**ASSIGNMENT:** The entries that follow need to be returned without any alteration.

(Data items)
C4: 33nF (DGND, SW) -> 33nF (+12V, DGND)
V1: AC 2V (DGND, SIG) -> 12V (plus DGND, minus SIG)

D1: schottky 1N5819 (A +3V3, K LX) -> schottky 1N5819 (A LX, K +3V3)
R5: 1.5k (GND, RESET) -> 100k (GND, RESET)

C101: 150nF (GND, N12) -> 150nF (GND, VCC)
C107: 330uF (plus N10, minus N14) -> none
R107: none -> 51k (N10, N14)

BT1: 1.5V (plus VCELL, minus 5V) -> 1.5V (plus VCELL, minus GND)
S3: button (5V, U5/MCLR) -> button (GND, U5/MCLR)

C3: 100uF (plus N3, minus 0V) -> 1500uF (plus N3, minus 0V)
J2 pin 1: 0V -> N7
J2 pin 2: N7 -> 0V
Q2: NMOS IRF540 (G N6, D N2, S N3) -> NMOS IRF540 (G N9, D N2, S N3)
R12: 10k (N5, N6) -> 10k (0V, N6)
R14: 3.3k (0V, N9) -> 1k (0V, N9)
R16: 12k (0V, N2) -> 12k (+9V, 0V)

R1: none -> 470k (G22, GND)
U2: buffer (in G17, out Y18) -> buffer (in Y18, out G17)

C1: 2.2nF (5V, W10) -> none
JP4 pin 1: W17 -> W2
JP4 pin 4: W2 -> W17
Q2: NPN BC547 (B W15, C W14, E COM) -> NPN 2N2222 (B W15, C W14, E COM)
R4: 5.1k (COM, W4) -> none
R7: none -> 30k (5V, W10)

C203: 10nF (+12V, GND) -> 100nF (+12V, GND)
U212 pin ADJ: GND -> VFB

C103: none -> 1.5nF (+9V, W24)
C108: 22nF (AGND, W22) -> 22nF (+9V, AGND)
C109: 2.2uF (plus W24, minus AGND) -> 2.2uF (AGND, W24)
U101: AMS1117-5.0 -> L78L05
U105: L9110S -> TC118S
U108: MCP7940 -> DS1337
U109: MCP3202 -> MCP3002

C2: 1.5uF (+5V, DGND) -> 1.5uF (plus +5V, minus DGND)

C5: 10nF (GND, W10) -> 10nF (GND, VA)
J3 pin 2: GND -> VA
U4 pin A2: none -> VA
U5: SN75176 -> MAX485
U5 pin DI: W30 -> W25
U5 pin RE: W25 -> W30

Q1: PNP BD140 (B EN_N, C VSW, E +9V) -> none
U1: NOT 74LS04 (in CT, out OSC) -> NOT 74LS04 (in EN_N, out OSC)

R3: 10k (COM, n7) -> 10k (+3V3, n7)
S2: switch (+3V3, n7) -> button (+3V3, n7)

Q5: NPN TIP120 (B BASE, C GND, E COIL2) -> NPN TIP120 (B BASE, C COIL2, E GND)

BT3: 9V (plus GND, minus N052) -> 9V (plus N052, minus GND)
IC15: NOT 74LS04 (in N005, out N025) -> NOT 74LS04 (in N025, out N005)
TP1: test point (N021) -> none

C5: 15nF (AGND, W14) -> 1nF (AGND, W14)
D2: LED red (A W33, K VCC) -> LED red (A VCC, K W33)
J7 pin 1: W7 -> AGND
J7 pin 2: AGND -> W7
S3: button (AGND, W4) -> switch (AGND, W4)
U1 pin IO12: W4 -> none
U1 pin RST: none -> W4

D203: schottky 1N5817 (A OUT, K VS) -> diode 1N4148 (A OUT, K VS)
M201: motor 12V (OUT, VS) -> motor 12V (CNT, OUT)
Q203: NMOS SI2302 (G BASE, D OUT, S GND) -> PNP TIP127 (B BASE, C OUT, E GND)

**ANSWER TO THE PROBLEM:**
C4: 33nF (DGND, SW) -> 33nF (+12V, DGND)
V1: AC 2V (DGND, SIG) -> 12V (plus DGND, minus SIG)

D1: schottky 1N5819 (A +3V3, K LX) -> schottky 1N5819 (A LX, K +3V3)
R5: 1.5k (GND, RESET) -> 100k (GND, RESET)

C101: 150nF (GND, N12) -> 150nF (GND, VCC)
C107: 330uF (plus N10, minus N14) -> none
R107: none -> 51k (N10, N14)

BT1: 1.5V (plus VCELL, minus 5V) -> 1.5V (plus VCELL, minus GND)
S3: button (5V, U5/MCLR) -> button (GND, U5/MCLR)

C3: 100uF (plus N3, minus 0V) -> 1500uF (plus N3, minus 0V)
J2 pin 1: 0V -> N7
J2 pin 2: N7 -> 0V
Q2: NMOS IRF540 (G N6, D N2, S N3) -> NMOS IRF540 (G N9, D N2, S N3)
R12: 10k (N5, N6) -> 10k (0V, N6)
R14: 3.3k (0V, N9) -> 1k (0V, N9)
R16: 12k (0V, N2) -> 12k (+9V, 0V)

R1: none -> 470k (G22, GND)
U2: buffer (in G17, out Y18) -> buffer (in Y18, out G17)

C1: 2.2nF (5V, W10) -> none
JP4 pin 1: W17 -> W2
JP4 pin 4: W2 -> W17
Q2: NPN BC547 (B W15, C W14, E COM) -> NPN 2N2222 (B W15, C W14, E COM)
R4: 5.1k (COM, W4) -> none
R7: none -> 30k (5V, W10)

C203: 10nF (+12V, GND) -> 100nF (+12V, GND)
U212 pin ADJ: GND -> VFB

C103: none -> 1.5nF (+9V, W24)
C108: 22nF (AGND, W22) -> 22nF (+9V, AGND)
C109: 2.2uF (plus W24, minus AGND) -> 2.2uF (AGND, W24)
U101: AMS1117-5.0 -> L78L05
U105: L9110S -> TC118S
U108: MCP7940 -> DS1337
U109: MCP3202 -> MCP3002

C2: 1.5uF (+5V, DGND) -> 1.5uF (plus +5V, minus DGND)

C5: 10nF (GND, W10) -> 10nF (GND, VA)
J3 pin 2: GND -> VA
U4 pin A2: none -> VA
U5: SN75176 -> MAX485
U5 pin DI: W30 -> W25
U5 pin RE: W25 -> W30

Q1: PNP BD140 (B EN_N, C VSW, E +9V) -> none
U1: NOT 74LS04 (in CT, out OSC) -> NOT 74LS04 (in EN_N, out OSC)

R3: 10k (COM, n7) -> 10k (+3V3, n7)
S2: switch (+3V3, n7) -> button (+3V3, n7)

Q5: NPN TIP120 (B BASE, C GND, E COIL2) -> NPN TIP120 (B BASE, C COIL2, E GND)

BT3: 9V (plus GND, minus N052) -> 9V (plus N052, minus GND)
IC15: NOT 74LS04 (in N005, out N025) -> NOT 74LS04 (in N025, out N005)
TP1: test point (N021) -> none

C5: 15nF (AGND, W14) -> 1nF (AGND, W14)
D2: LED red (A W33, K VCC) -> LED red (A VCC, K W33)
J7 pin 1: W7 -> AGND
J7 pin 2: AGND -> W7
S3: button (AGND, W4) -> switch (AGND, W4)
U1 pin IO12: W4 -> none
U1 pin RST: none -> W4

D203: schottky 1N5817 (A OUT, K VS) -> diode 1N4148 (A OUT, K VS)
M201: motor 12V (OUT, VS) -> motor 12V (CNT, OUT)
Q203: NMOS SI2302 (G BASE, D OUT, S GND) -> PNP TIP127 (B BASE, C OUT, E GND)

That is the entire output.